What this task involves
Copy out the rows below word for word, in the same order.

Data items:
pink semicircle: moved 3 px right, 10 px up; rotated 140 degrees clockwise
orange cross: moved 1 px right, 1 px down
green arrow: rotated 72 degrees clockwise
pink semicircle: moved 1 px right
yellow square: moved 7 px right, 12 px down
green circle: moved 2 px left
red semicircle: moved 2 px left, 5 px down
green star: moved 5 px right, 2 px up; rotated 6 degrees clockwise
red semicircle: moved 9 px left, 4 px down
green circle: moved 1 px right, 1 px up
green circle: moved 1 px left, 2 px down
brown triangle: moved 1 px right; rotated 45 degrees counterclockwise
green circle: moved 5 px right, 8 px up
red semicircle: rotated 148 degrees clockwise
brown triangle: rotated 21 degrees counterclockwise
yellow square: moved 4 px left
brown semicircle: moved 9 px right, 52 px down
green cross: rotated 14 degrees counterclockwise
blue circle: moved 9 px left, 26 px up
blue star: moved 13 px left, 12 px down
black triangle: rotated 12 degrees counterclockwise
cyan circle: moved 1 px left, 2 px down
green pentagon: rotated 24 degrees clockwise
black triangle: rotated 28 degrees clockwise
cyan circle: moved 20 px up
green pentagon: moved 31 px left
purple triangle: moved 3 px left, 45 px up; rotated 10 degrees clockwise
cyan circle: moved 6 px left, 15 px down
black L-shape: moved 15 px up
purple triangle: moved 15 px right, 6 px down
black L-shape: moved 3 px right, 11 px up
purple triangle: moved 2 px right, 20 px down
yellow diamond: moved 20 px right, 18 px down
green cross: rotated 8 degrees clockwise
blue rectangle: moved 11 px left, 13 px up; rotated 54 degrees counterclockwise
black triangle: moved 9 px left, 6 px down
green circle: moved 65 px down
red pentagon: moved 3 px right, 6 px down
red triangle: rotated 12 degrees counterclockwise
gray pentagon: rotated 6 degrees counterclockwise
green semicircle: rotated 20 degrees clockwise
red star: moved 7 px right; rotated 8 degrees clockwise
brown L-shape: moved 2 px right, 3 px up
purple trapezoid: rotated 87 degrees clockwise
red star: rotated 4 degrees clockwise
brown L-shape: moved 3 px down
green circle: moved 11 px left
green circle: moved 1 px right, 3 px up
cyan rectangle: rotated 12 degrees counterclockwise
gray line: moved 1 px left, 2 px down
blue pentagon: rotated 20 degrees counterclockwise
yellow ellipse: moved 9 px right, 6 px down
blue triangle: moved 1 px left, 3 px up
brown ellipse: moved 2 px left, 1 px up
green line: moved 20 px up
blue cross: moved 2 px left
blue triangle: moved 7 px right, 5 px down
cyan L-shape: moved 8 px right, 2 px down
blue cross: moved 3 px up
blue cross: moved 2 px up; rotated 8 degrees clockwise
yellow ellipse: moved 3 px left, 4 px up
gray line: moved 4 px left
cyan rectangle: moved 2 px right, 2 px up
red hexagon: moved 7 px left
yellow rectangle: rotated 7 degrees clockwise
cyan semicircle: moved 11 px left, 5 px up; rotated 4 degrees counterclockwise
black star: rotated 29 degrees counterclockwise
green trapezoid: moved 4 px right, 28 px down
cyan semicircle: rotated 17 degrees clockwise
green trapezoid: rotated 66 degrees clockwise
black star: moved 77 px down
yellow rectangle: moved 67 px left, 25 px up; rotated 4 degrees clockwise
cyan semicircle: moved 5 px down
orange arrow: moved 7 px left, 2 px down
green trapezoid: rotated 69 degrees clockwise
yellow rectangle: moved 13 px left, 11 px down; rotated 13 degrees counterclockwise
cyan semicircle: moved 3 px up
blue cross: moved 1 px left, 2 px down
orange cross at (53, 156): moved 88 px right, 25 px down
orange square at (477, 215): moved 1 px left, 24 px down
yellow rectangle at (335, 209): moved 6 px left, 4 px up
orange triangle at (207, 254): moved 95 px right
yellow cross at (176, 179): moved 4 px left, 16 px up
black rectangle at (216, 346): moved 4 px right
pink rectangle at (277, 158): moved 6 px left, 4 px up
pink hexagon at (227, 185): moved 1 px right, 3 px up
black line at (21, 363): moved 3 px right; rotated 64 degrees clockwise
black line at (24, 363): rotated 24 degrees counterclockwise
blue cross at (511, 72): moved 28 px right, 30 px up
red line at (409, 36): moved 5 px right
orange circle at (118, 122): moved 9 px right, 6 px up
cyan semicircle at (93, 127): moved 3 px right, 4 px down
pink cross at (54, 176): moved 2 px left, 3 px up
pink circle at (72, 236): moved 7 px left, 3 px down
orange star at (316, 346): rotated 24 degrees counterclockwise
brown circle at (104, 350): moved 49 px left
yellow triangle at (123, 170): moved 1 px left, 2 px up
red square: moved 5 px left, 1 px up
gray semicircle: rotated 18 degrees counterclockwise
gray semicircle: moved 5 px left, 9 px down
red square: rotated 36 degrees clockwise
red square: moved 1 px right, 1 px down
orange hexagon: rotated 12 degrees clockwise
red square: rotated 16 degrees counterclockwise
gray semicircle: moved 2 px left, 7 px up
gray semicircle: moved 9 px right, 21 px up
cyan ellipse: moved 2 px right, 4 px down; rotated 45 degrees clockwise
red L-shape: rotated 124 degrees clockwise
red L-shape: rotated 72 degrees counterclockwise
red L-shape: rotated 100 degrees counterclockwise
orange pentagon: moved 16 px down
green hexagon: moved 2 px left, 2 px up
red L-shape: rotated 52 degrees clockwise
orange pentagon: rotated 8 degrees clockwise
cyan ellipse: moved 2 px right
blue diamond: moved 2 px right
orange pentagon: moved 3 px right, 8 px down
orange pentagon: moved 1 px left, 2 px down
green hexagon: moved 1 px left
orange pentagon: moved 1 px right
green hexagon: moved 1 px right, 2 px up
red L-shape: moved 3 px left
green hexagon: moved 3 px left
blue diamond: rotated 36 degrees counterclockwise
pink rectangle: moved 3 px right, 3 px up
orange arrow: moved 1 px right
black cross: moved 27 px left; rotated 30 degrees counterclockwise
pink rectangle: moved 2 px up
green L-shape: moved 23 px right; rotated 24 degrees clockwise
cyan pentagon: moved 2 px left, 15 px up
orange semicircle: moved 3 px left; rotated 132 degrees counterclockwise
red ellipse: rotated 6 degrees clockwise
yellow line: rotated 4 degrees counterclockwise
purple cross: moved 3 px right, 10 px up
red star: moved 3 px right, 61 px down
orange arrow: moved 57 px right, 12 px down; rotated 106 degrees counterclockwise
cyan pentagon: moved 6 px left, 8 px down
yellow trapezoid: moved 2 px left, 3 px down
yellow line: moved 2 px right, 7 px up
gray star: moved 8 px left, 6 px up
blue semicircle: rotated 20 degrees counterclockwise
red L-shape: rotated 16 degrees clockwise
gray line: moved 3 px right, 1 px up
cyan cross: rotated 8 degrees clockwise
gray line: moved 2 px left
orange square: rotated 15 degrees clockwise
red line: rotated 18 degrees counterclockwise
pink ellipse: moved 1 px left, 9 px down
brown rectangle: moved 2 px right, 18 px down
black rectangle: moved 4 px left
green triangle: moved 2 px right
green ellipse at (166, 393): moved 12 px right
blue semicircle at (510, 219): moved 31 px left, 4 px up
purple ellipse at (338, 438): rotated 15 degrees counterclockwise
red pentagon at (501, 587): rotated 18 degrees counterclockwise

Problem solution
pink semicircle: moved 3 px right, 10 px up; rotated 140 degrees clockwise
orange cross: moved 1 px right, 1 px down
green arrow: rotated 72 degrees clockwise
pink semicircle: moved 1 px right
yellow square: moved 7 px right, 12 px down
green circle: moved 2 px left
red semicircle: moved 2 px left, 5 px down
green star: moved 5 px right, 2 px up; rotated 6 degrees clockwise
red semicircle: moved 9 px left, 4 px down
green circle: moved 1 px right, 1 px up
green circle: moved 1 px left, 2 px down
brown triangle: moved 1 px right; rotated 45 degrees counterclockwise
green circle: moved 5 px right, 8 px up
red semicircle: rotated 148 degrees clockwise
brown triangle: rotated 21 degrees counterclockwise
yellow square: moved 4 px left
brown semicircle: moved 9 px right, 52 px down
green cross: rotated 14 degrees counterclockwise
blue circle: moved 9 px left, 26 px up
blue star: moved 13 px left, 12 px down
black triangle: rotated 12 degrees counterclockwise
cyan circle: moved 1 px left, 2 px down
green pentagon: rotated 24 degrees clockwise
black triangle: rotated 28 degrees clockwise
cyan circle: moved 20 px up
green pentagon: moved 31 px left
purple triangle: moved 3 px left, 45 px up; rotated 10 degrees clockwise
cyan circle: moved 6 px left, 15 px down
black L-shape: moved 15 px up
purple triangle: moved 15 px right, 6 px down
black L-shape: moved 3 px right, 11 px up
purple triangle: moved 2 px right, 20 px down
yellow diamond: moved 20 px right, 18 px down
green cross: rotated 8 degrees clockwise
blue rectangle: moved 11 px left, 13 px up; rotated 54 degrees counterclockwise
black triangle: moved 9 px left, 6 px down
green circle: moved 65 px down
red pentagon: moved 3 px right, 6 px down
red triangle: rotated 12 degrees counterclockwise
gray pentagon: rotated 6 degrees counterclockwise
green semicircle: rotated 20 degrees clockwise
red star: moved 7 px right; rotated 8 degrees clockwise
brown L-shape: moved 2 px right, 3 px up
purple trapezoid: rotated 87 degrees clockwise
red star: rotated 4 degrees clockwise
brown L-shape: moved 3 px down
green circle: moved 11 px left
green circle: moved 1 px right, 3 px up
cyan rectangle: rotated 12 degrees counterclockwise
gray line: moved 1 px left, 2 px down
blue pentagon: rotated 20 degrees counterclockwise
yellow ellipse: moved 9 px right, 6 px down
blue triangle: moved 1 px left, 3 px up
brown ellipse: moved 2 px left, 1 px up
green line: moved 20 px up
blue cross: moved 2 px left
blue triangle: moved 7 px right, 5 px down
cyan L-shape: moved 8 px right, 2 px down
blue cross: moved 3 px up
blue cross: moved 2 px up; rotated 8 degrees clockwise
yellow ellipse: moved 3 px left, 4 px up
gray line: moved 4 px left
cyan rectangle: moved 2 px right, 2 px up
red hexagon: moved 7 px left
yellow rectangle: rotated 7 degrees clockwise
cyan semicircle: moved 11 px left, 5 px up; rotated 4 degrees counterclockwise
black star: rotated 29 degrees counterclockwise
green trapezoid: moved 4 px right, 28 px down
cyan semicircle: rotated 17 degrees clockwise
green trapezoid: rotated 66 degrees clockwise
black star: moved 77 px down
yellow rectangle: moved 67 px left, 25 px up; rotated 4 degrees clockwise
cyan semicircle: moved 5 px down
orange arrow: moved 7 px left, 2 px down
green trapezoid: rotated 69 degrees clockwise
yellow rectangle: moved 13 px left, 11 px down; rotated 13 degrees counterclockwise
cyan semicircle: moved 3 px up
blue cross: moved 1 px left, 2 px down
orange cross at (53, 156): moved 88 px right, 25 px down
orange square at (477, 215): moved 1 px left, 24 px down
yellow rectangle at (335, 209): moved 6 px left, 4 px up
orange triangle at (207, 254): moved 95 px right
yellow cross at (176, 179): moved 4 px left, 16 px up
black rectangle at (216, 346): moved 4 px right
pink rectangle at (277, 158): moved 6 px left, 4 px up
pink hexagon at (227, 185): moved 1 px right, 3 px up
black line at (21, 363): moved 3 px right; rotated 64 degrees clockwise
black line at (24, 363): rotated 24 degrees counterclockwise
blue cross at (511, 72): moved 28 px right, 30 px up
red line at (409, 36): moved 5 px right
orange circle at (118, 122): moved 9 px right, 6 px up
cyan semicircle at (93, 127): moved 3 px right, 4 px down
pink cross at (54, 176): moved 2 px left, 3 px up
pink circle at (72, 236): moved 7 px left, 3 px down
orange star at (316, 346): rotated 24 degrees counterclockwise
brown circle at (104, 350): moved 49 px left
yellow triangle at (123, 170): moved 1 px left, 2 px up
red square: moved 5 px left, 1 px up
gray semicircle: rotated 18 degrees counterclockwise
gray semicircle: moved 5 px left, 9 px down
red square: rotated 36 degrees clockwise
red square: moved 1 px right, 1 px down
orange hexagon: rotated 12 degrees clockwise
red square: rotated 16 degrees counterclockwise
gray semicircle: moved 2 px left, 7 px up
gray semicircle: moved 9 px right, 21 px up
cyan ellipse: moved 2 px right, 4 px down; rotated 45 degrees clockwise
red L-shape: rotated 124 degrees clockwise
red L-shape: rotated 72 degrees counterclockwise
red L-shape: rotated 100 degrees counterclockwise
orange pentagon: moved 16 px down
green hexagon: moved 2 px left, 2 px up
red L-shape: rotated 52 degrees clockwise
orange pentagon: rotated 8 degrees clockwise
cyan ellipse: moved 2 px right
blue diamond: moved 2 px right
orange pentagon: moved 3 px right, 8 px down
orange pentagon: moved 1 px left, 2 px down
green hexagon: moved 1 px left
orange pentagon: moved 1 px right
green hexagon: moved 1 px right, 2 px up
red L-shape: moved 3 px left
green hexagon: moved 3 px left
blue diamond: rotated 36 degrees counterclockwise
pink rectangle: moved 3 px right, 3 px up
orange arrow: moved 1 px right
black cross: moved 27 px left; rotated 30 degrees counterclockwise
pink rectangle: moved 2 px up
green L-shape: moved 23 px right; rotated 24 degrees clockwise
cyan pentagon: moved 2 px left, 15 px up
orange semicircle: moved 3 px left; rotated 132 degrees counterclockwise
red ellipse: rotated 6 degrees clockwise
yellow line: rotated 4 degrees counterclockwise
purple cross: moved 3 px right, 10 px up
red star: moved 3 px right, 61 px down
orange arrow: moved 57 px right, 12 px down; rotated 106 degrees counterclockwise
cyan pentagon: moved 6 px left, 8 px down
yellow trapezoid: moved 2 px left, 3 px down
yellow line: moved 2 px right, 7 px up
gray star: moved 8 px left, 6 px up
blue semicircle: rotated 20 degrees counterclockwise
red L-shape: rotated 16 degrees clockwise
gray line: moved 3 px right, 1 px up
cyan cross: rotated 8 degrees clockwise
gray line: moved 2 px left
orange square: rotated 15 degrees clockwise
red line: rotated 18 degrees counterclockwise
pink ellipse: moved 1 px left, 9 px down
brown rectangle: moved 2 px right, 18 px down
black rectangle: moved 4 px left
green triangle: moved 2 px right
green ellipse at (166, 393): moved 12 px right
blue semicircle at (510, 219): moved 31 px left, 4 px up
purple ellipse at (338, 438): rotated 15 degrees counterclockwise
red pentagon at (501, 587): rotated 18 degrees counterclockwise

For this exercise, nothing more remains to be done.